> PROBLEM DETAILS
When counting, include every line of the data that holds "lime", then state the total alone.

Scene image comparisons:

________________________

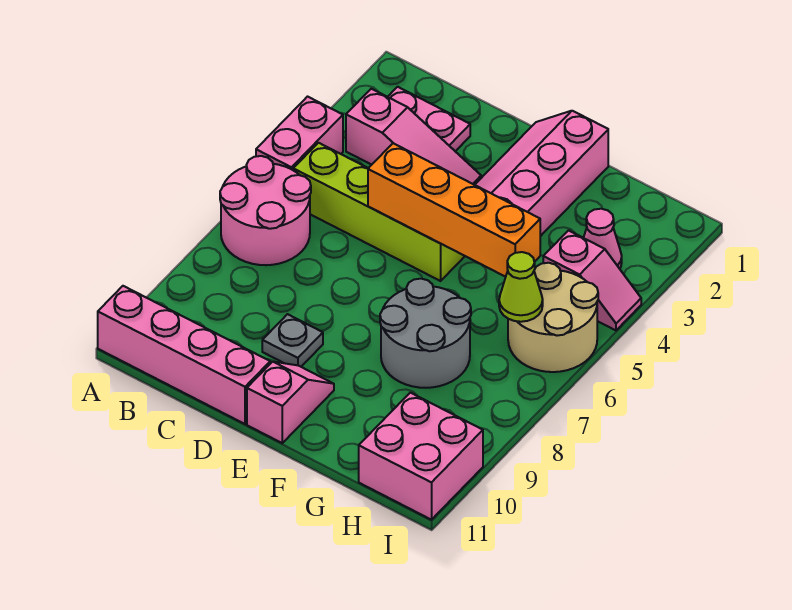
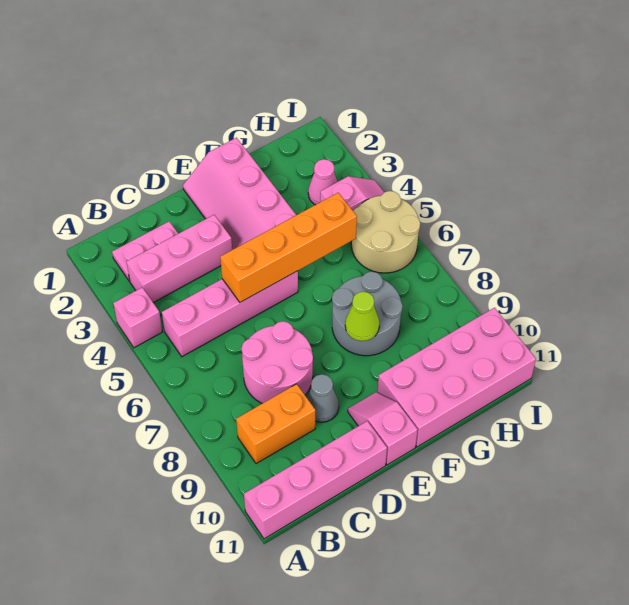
pink brick A4:A5 level 1 -> pink brick A4 level 1
pink round brick A6:B7 level 1 -> pink round brick C7:D8 level 1
pink slope B3:D3 level 1 top B -> pink brick B3:D3 level 1
lime brick B5:E5 level 1 -> pink brick B5:E5 level 1
none -> orange brick B9:C9 level 1
grey plate D9 level 1 -> grey cone D9 level 1
lime cone H6 level 2 -> lime cone F8 level 2
pink brick H10:I11 level 1 -> pink brick F10:I11 level 1

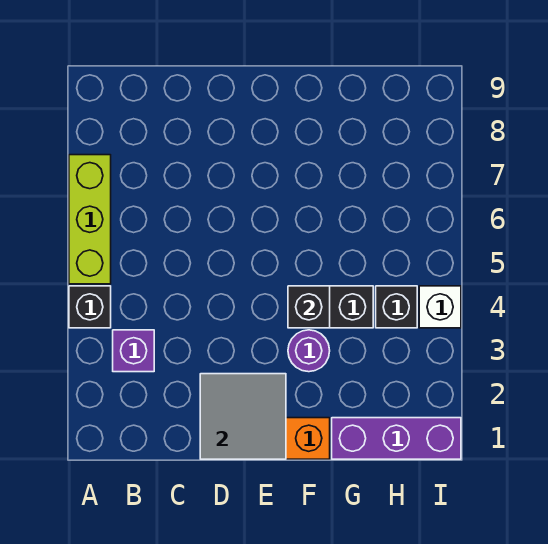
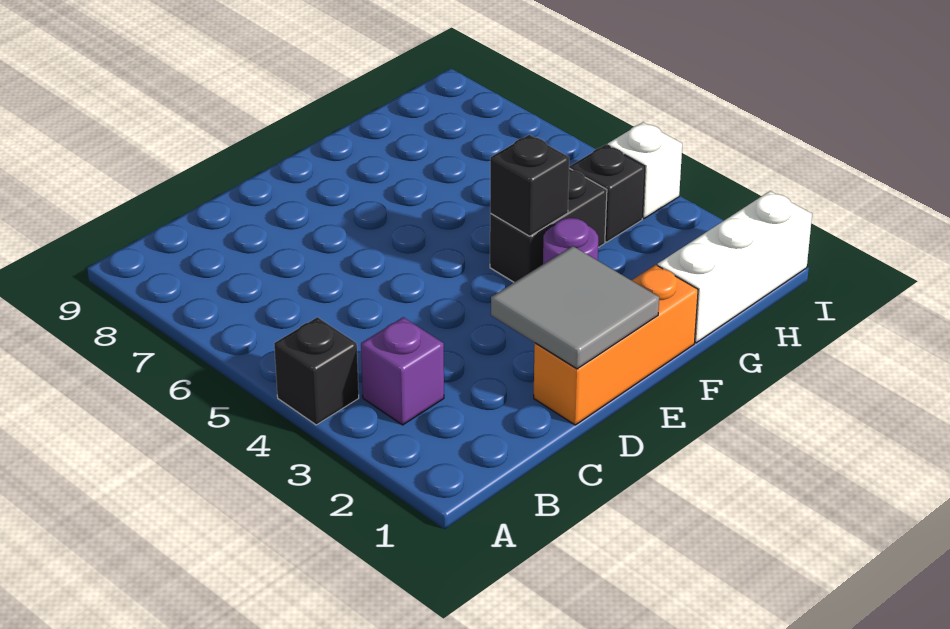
lime brick A5:A7 level 1 -> none
purple brick G1:I1 level 1 -> white brick G1:I1 level 1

________________________

> RESULT
3